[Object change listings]
__________
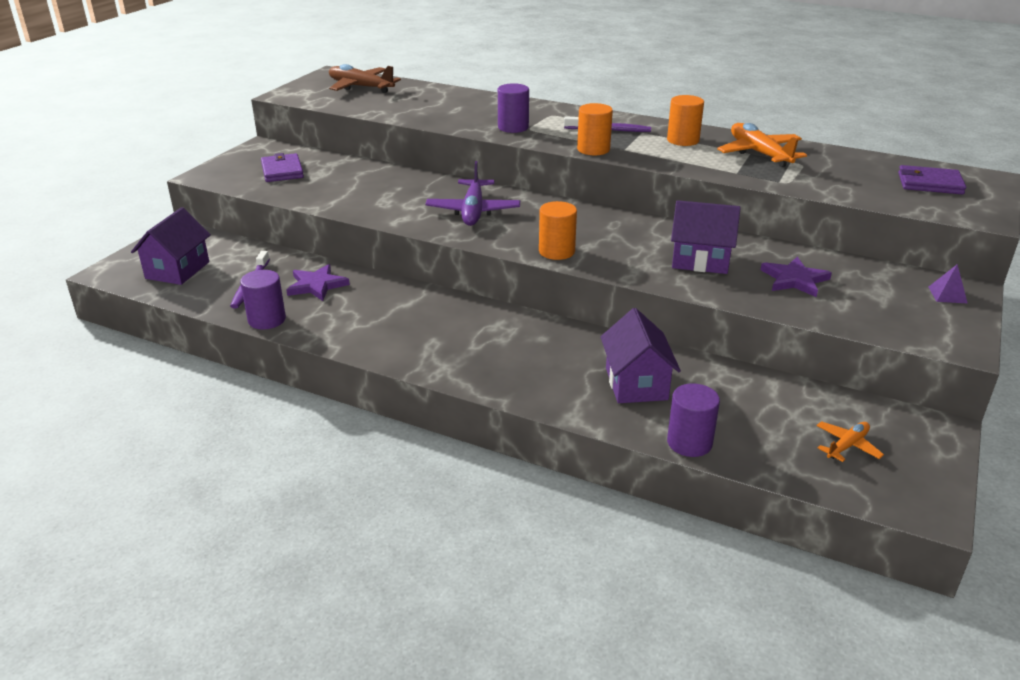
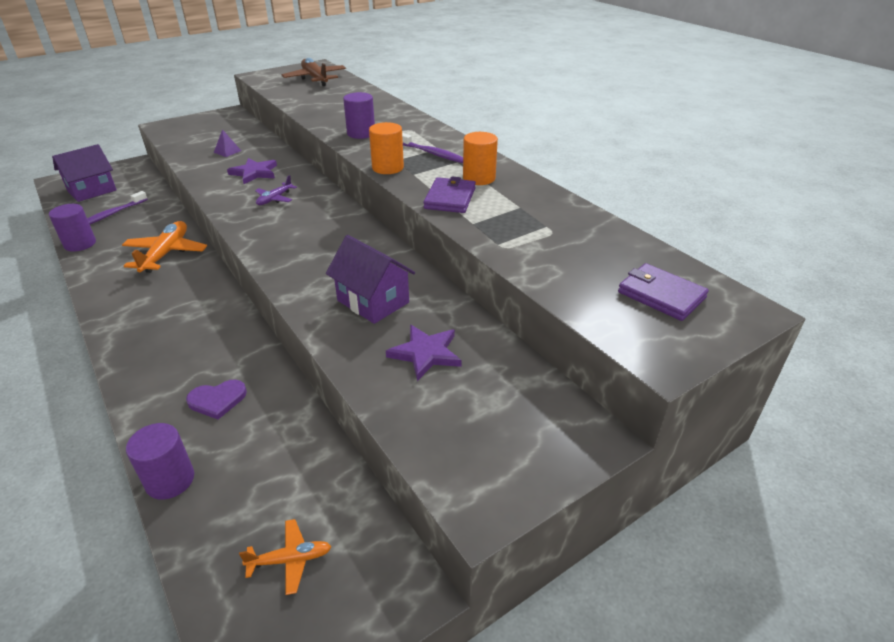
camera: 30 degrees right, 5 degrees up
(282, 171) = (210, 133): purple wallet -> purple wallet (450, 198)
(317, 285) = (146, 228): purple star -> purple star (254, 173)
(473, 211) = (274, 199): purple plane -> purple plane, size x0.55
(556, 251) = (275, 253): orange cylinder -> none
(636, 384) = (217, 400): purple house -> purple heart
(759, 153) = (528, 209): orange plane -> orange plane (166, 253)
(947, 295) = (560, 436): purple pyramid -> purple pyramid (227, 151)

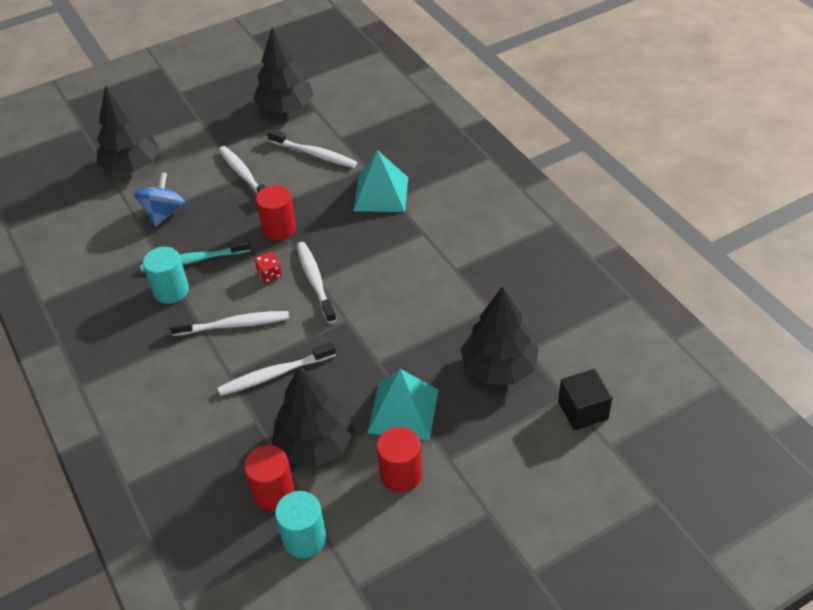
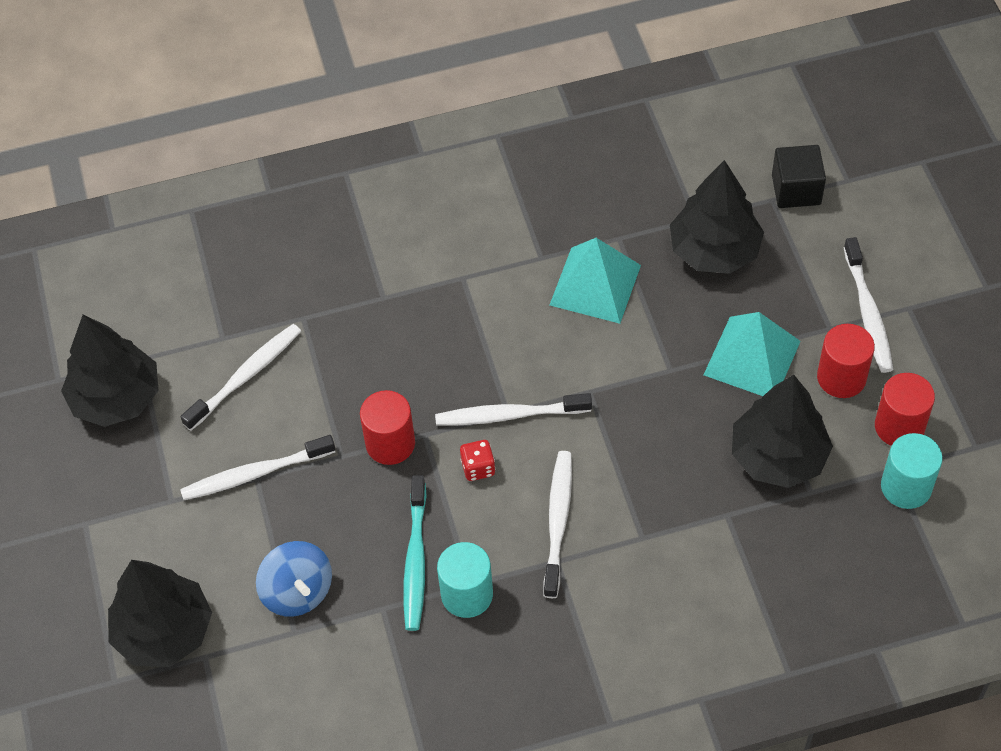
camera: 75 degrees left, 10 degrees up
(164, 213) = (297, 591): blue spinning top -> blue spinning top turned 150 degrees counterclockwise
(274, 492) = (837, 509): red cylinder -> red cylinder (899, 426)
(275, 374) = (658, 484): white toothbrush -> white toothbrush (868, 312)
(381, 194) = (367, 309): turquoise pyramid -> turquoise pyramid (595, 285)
__________
## Task description
Please print the lines above word for word, starting at the one with "(759, 153) = (528, 209): orange" and ending at the one with "(164, 213) = (297, 591): blue", both included, and without any picture.

## Problem solution
(759, 153) = (528, 209): orange plane -> orange plane (166, 253)
(947, 295) = (560, 436): purple pyramid -> purple pyramid (227, 151)

camera: 75 degrees left, 10 degrees up
(164, 213) = (297, 591): blue spinning top -> blue spinning top turned 150 degrees counterclockwise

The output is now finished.